About this exercise -> The listing below should be printed exactly, though its pictures must not be.

Dataset entries ->
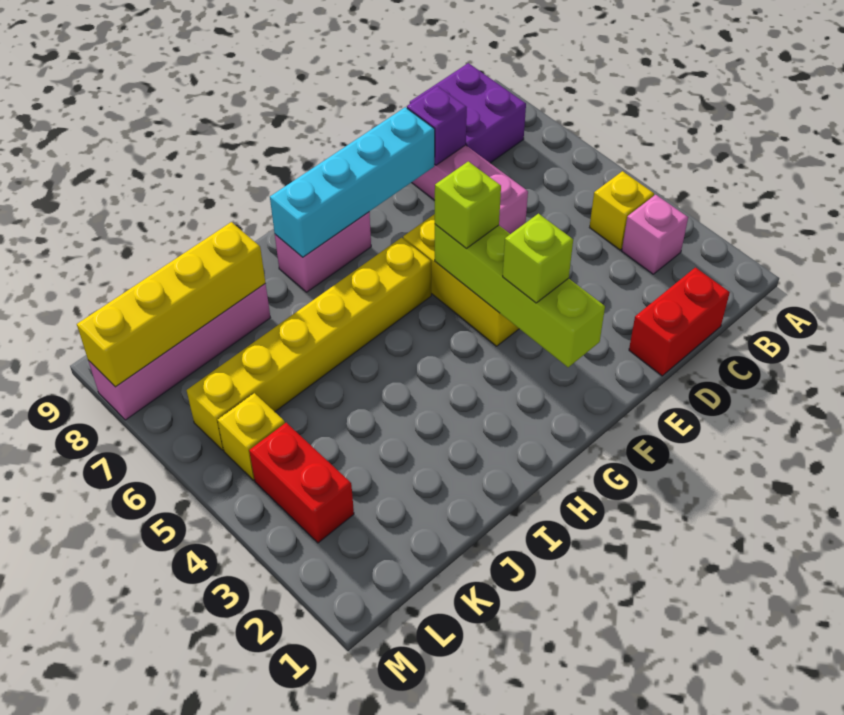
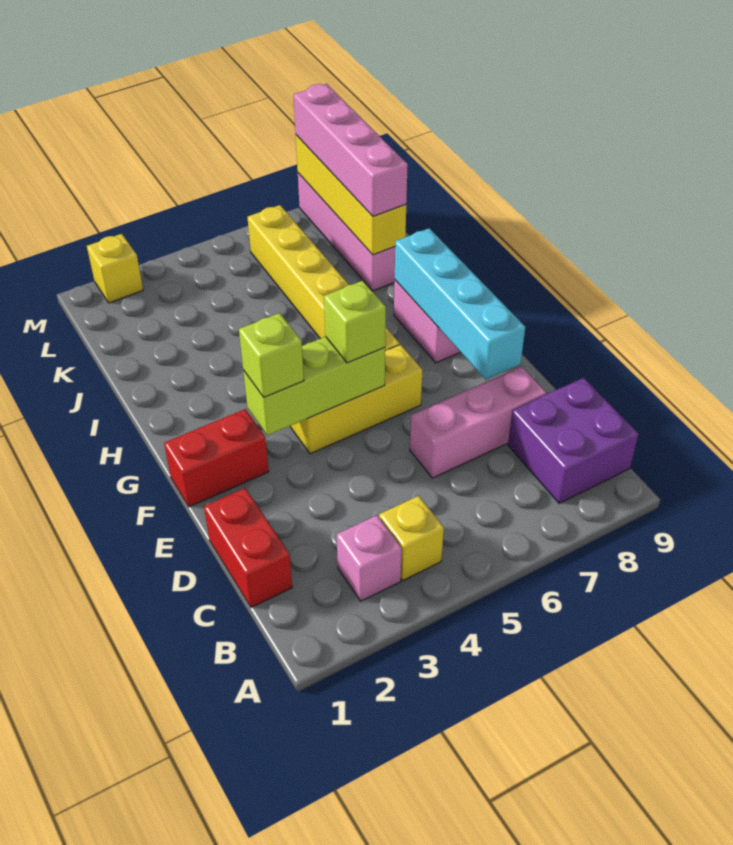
purple brick D8 level 2 -> none
lime brick F2:F5 level 2 -> lime brick F3:F5 level 2
none -> pink brick J8:M8 level 3
red brick L3:L4 level 1 -> red brick F1:F2 level 1
yellow brick L5 level 1 -> yellow brick M2 level 1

Solved problem ->
purple brick D8 level 2 -> none
lime brick F2:F5 level 2 -> lime brick F3:F5 level 2
none -> pink brick J8:M8 level 3
red brick L3:L4 level 1 -> red brick F1:F2 level 1
yellow brick L5 level 1 -> yellow brick M2 level 1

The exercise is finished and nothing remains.